The pictures in the listing below are to be skipped, while the lines between the line holding "brown glasses: 2 -> 3" and the line holding "yellow cheese: 0 -> 2", inclusive, are to be output exactly.

▸ DATA FOR THE TASK:

-*-*-

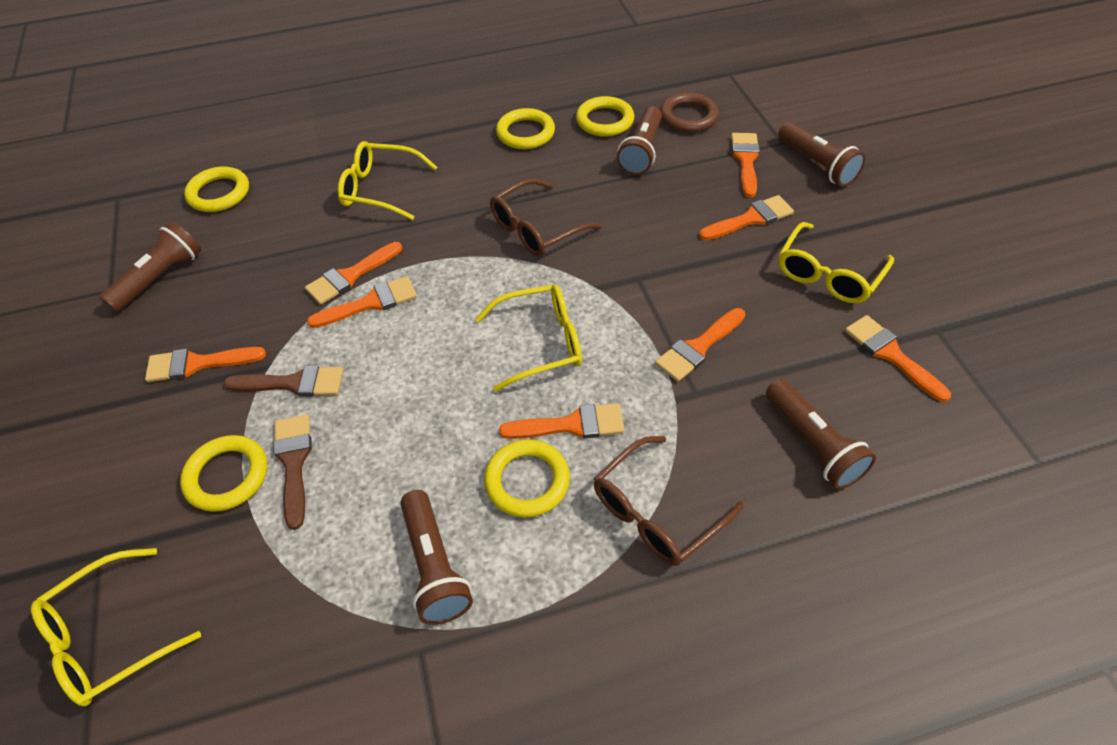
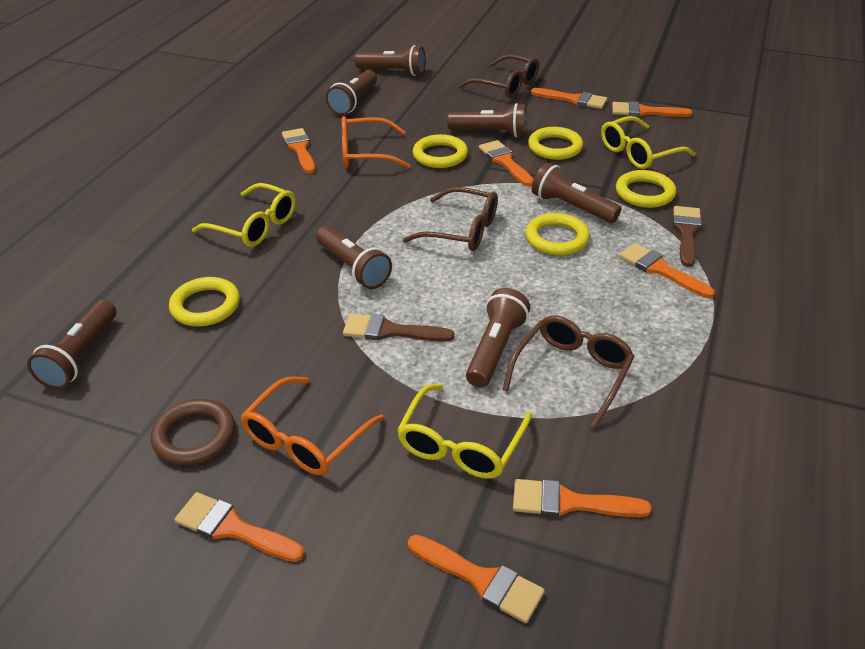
brown flashlight: 5 -> 7
brown glasses: 2 -> 3
orange glasses: 0 -> 2
yellow glasses: 4 -> 3

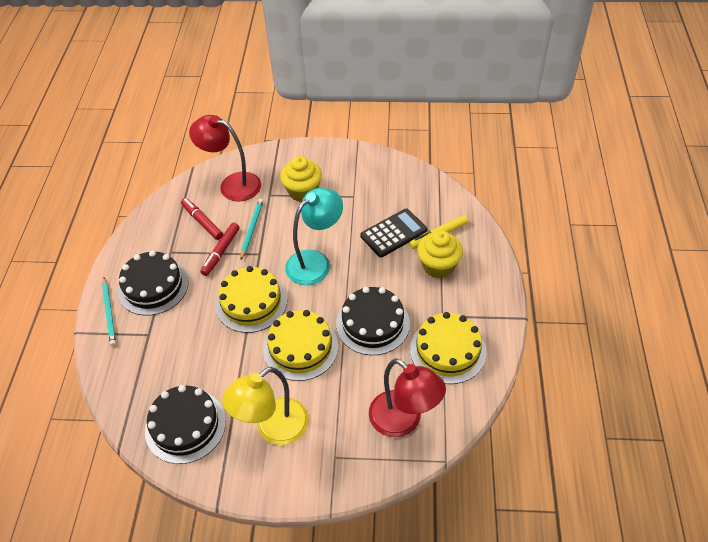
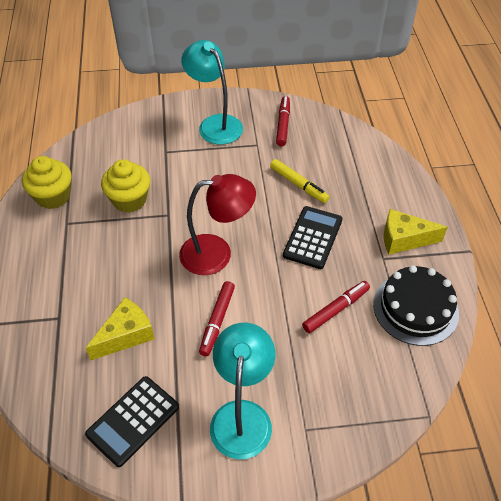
black cake: 3 -> 1
black calculator: 1 -> 2
red lamp: 2 -> 1
red marker: 2 -> 3
turquoise lamp: 1 -> 2
turquoise pencil: 2 -> 0
yellow cake: 3 -> 0
yellow cheese: 0 -> 2
yellow lamp: 1 -> 0

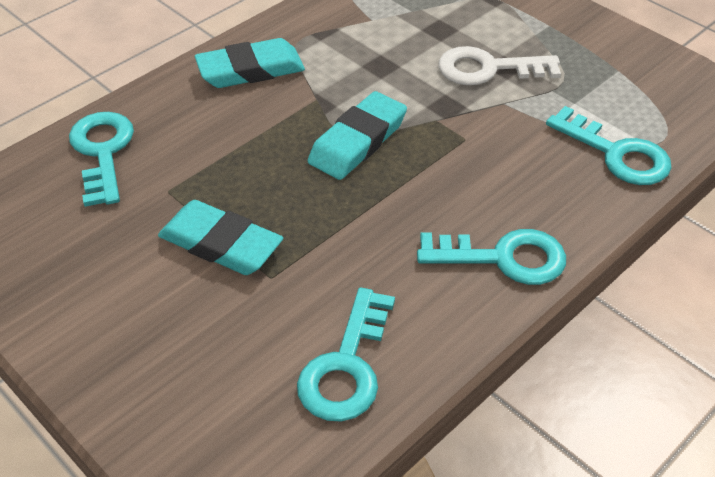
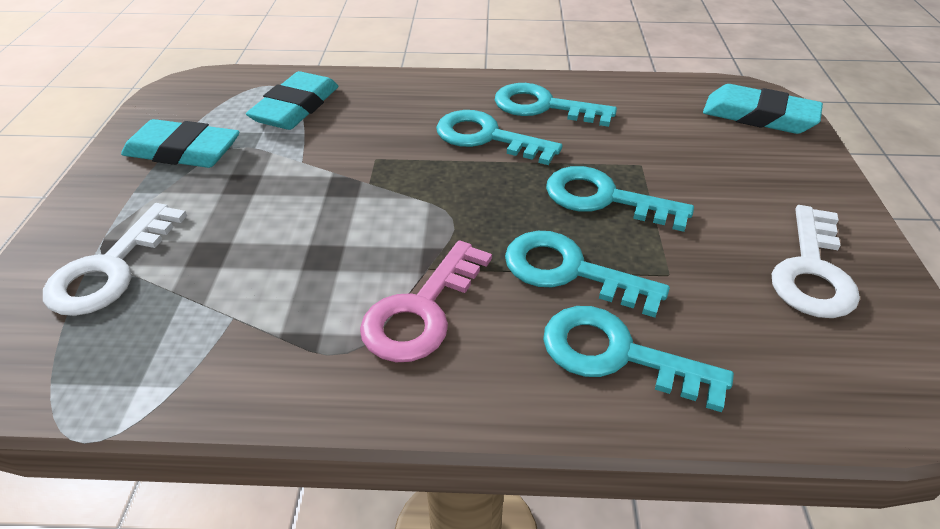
pink key: 0 -> 1
turquoise key: 4 -> 5
white key: 1 -> 2

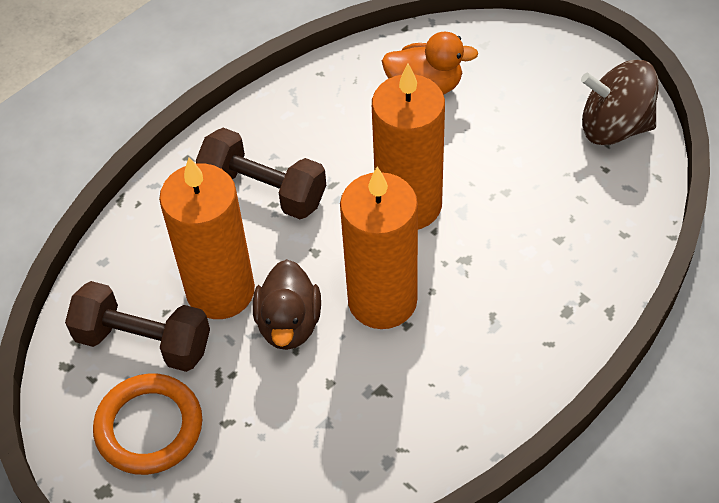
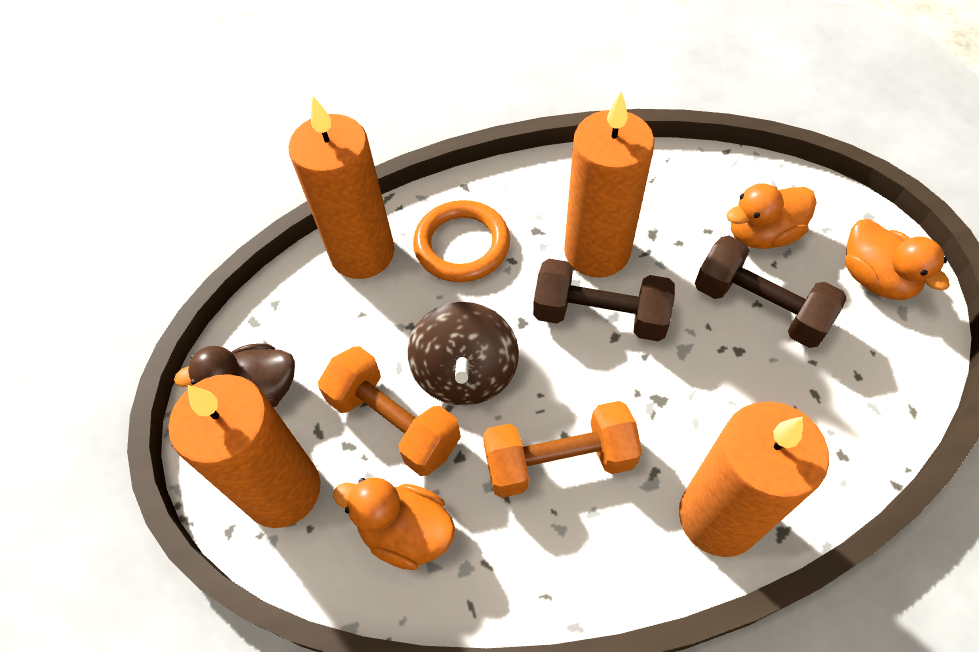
orange candle: 3 -> 4
orange duck: 1 -> 3
orange dumbbell: 0 -> 2

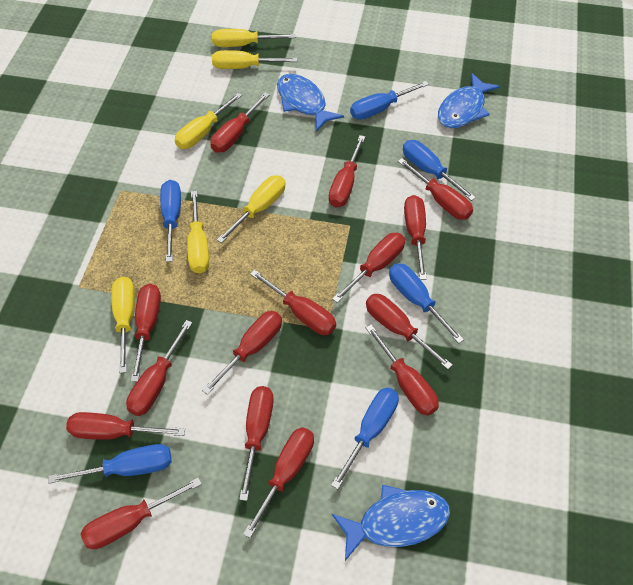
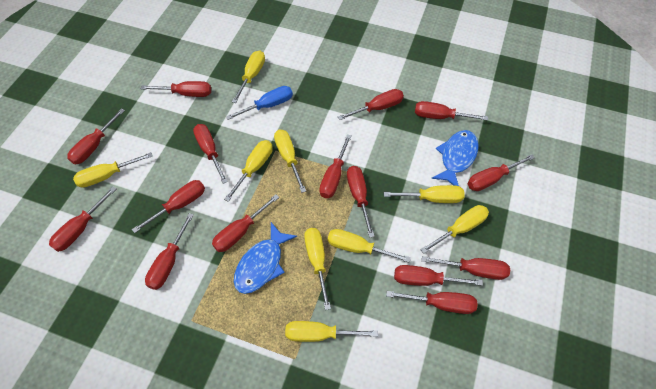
blue fish: 3 -> 2
blue screwdriver: 6 -> 1
yellow screwdriver: 6 -> 9

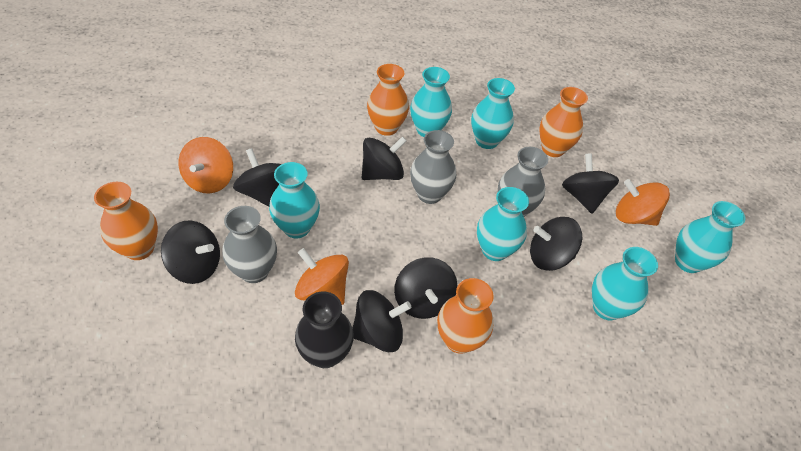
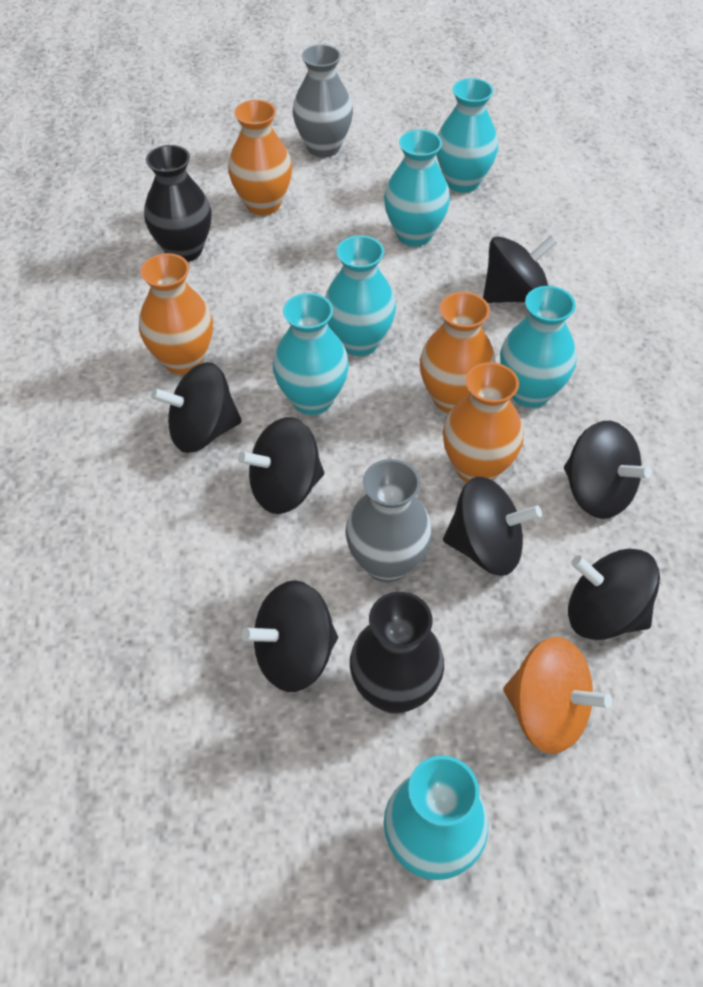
black vase: 1 -> 2
grey vase: 3 -> 2
orange spinning top: 3 -> 1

-*-*-

▸ TASK SOLUTION:
brown glasses: 2 -> 3
orange glasses: 0 -> 2
yellow glasses: 4 -> 3

black cake: 3 -> 1
black calculator: 1 -> 2
red lamp: 2 -> 1
red marker: 2 -> 3
turquoise lamp: 1 -> 2
turquoise pencil: 2 -> 0
yellow cake: 3 -> 0
yellow cheese: 0 -> 2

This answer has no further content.